Exercise
Locate the line that contains "cyan brick B1:D1". Retype it and every line after it to the end of the records, exactly, but not the pictures.

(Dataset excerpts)
▼
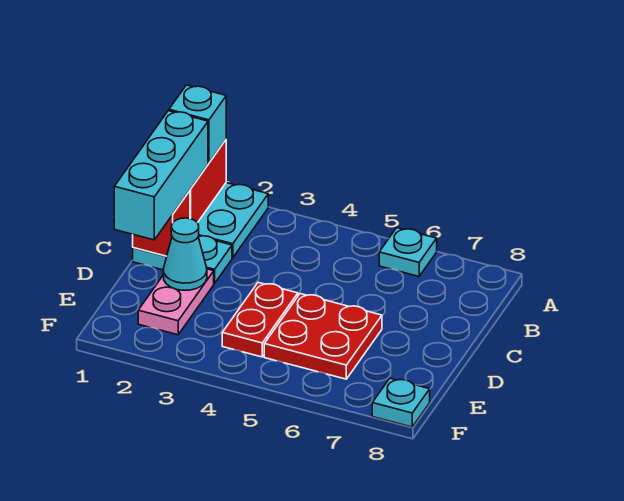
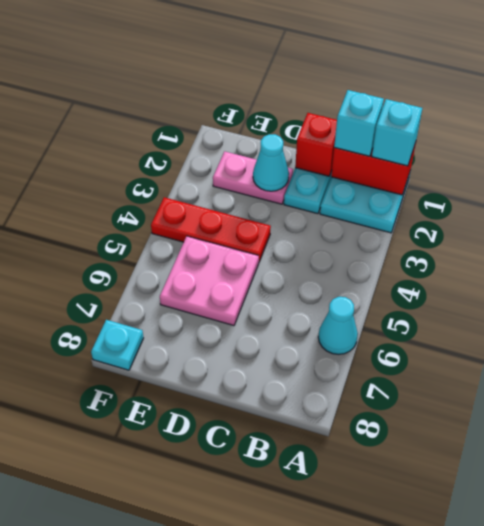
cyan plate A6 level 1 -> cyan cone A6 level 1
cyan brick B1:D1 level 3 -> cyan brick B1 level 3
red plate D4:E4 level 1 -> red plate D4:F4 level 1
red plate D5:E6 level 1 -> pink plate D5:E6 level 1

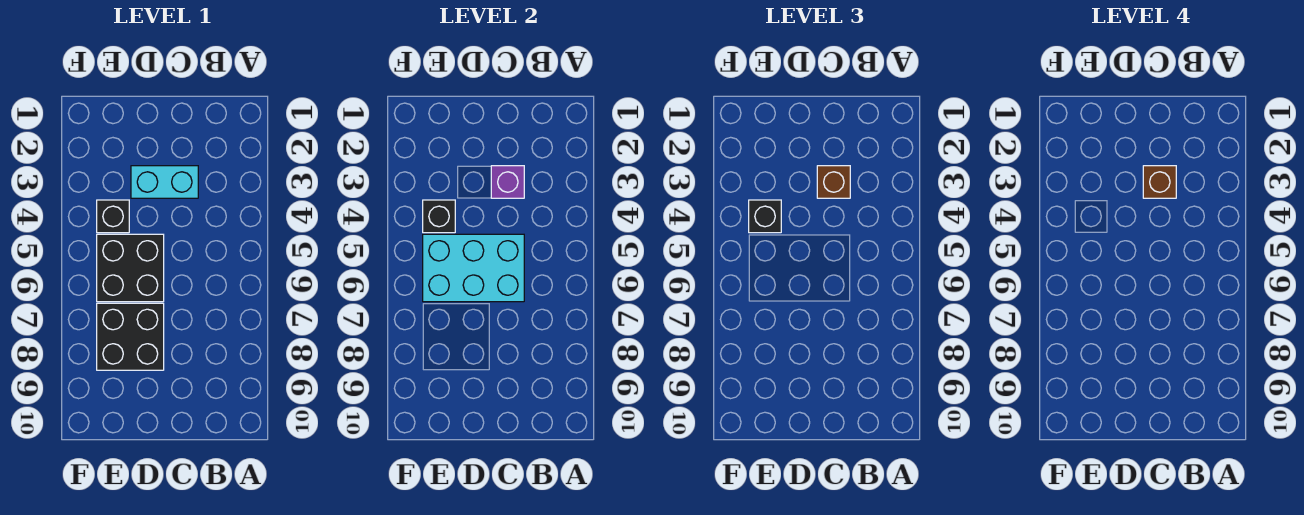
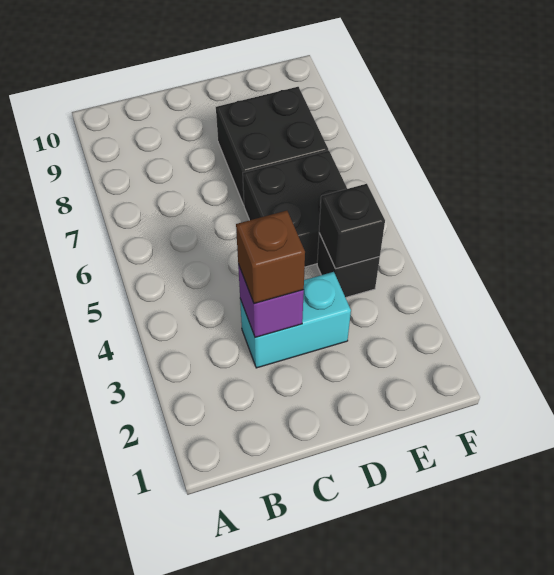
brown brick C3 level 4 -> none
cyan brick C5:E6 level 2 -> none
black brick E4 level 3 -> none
▲
Written answer
cyan brick B1:D1 level 3 -> cyan brick B1 level 3
red plate D4:E4 level 1 -> red plate D4:F4 level 1
red plate D5:E6 level 1 -> pink plate D5:E6 level 1

brown brick C3 level 4 -> none
cyan brick C5:E6 level 2 -> none
black brick E4 level 3 -> none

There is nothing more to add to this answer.